#### Action item:
Restate all data exactly. No images.

#### Data for review:
-- -- --
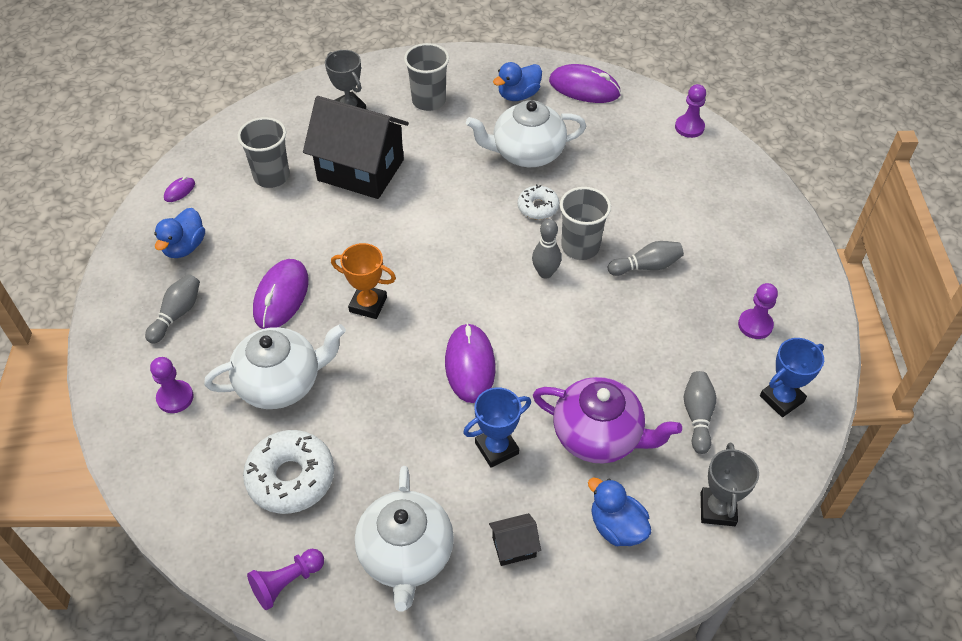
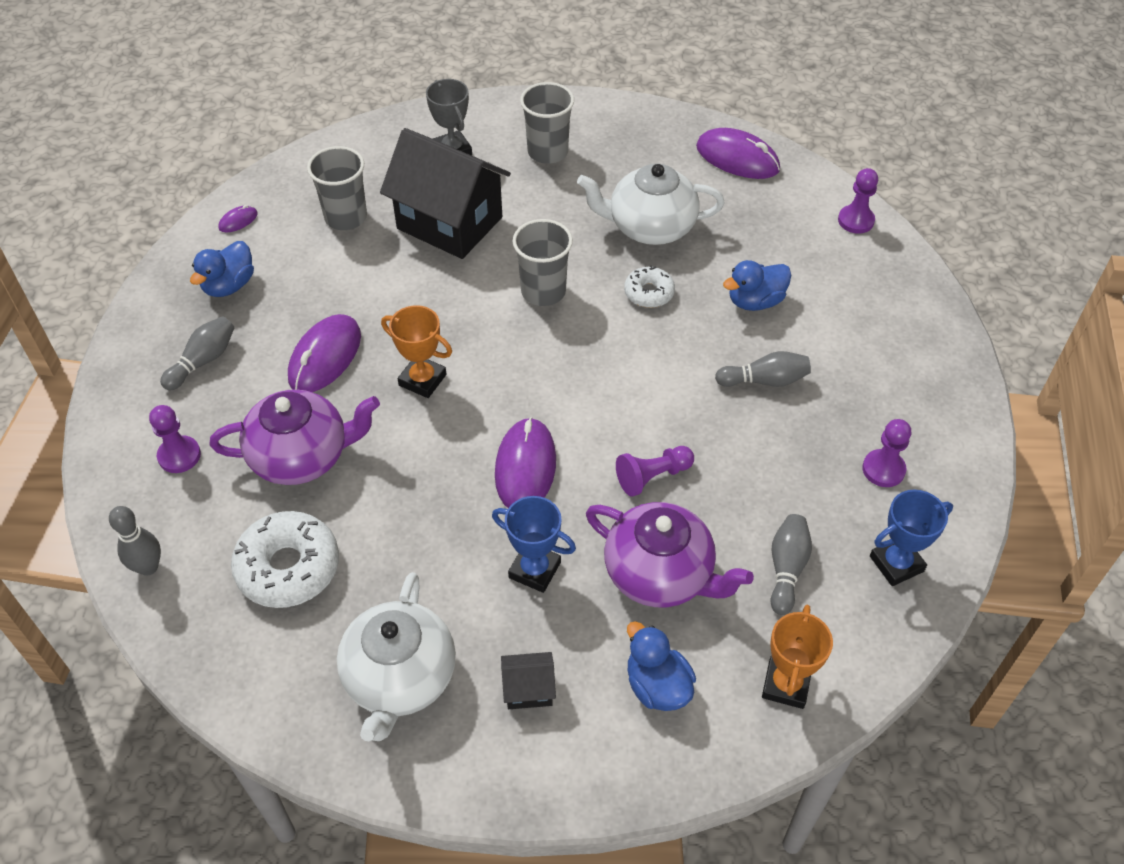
camera: 10 degrees right, 0 degrees up
(281, 383) = (302, 456): white teapot -> purple teapot
(287, 582) = (256, 687): purple pawn -> purple pawn (652, 477)
(496, 448) = (534, 570): blue trophy -> blue trophy turned 45 degrees clockwise
(518, 95) = (655, 157): blue duck -> blue duck (755, 301)
(545, 273) = (640, 371): grey bowling pin -> grey bowling pin (148, 567)
(580, 247) = (689, 346): grey cup -> grey cup (543, 291)
(717, 509) = (786, 685): grey trophy -> orange trophy

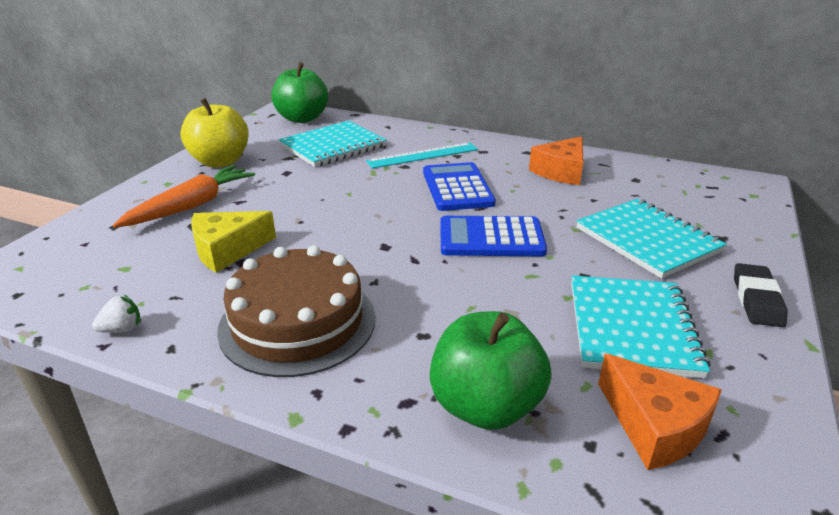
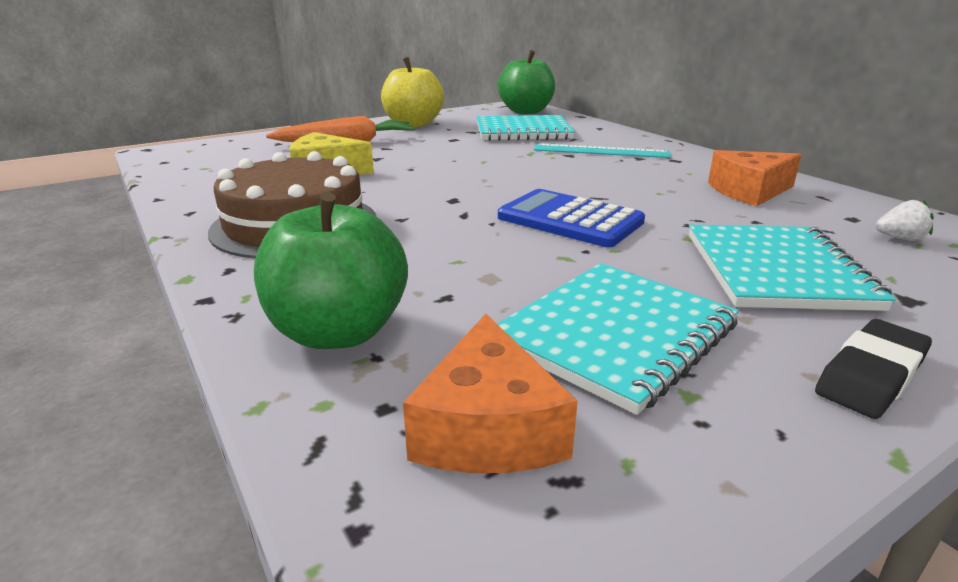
camera: 35 degrees right, 5 degrees down
(122, 329) = (182, 194): white strawberry -> white strawberry (900, 238)
(457, 188) = (598, 178): blue calculator -> none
-- -- --
#### Answer to the problem:
camera: 10 degrees right, 0 degrees up
(281, 383) = (302, 456): white teapot -> purple teapot
(287, 582) = (256, 687): purple pawn -> purple pawn (652, 477)
(496, 448) = (534, 570): blue trophy -> blue trophy turned 45 degrees clockwise
(518, 95) = (655, 157): blue duck -> blue duck (755, 301)
(545, 273) = (640, 371): grey bowling pin -> grey bowling pin (148, 567)
(580, 247) = (689, 346): grey cup -> grey cup (543, 291)
(717, 509) = (786, 685): grey trophy -> orange trophy

camera: 35 degrees right, 5 degrees down
(122, 329) = (182, 194): white strawberry -> white strawberry (900, 238)
(457, 188) = (598, 178): blue calculator -> none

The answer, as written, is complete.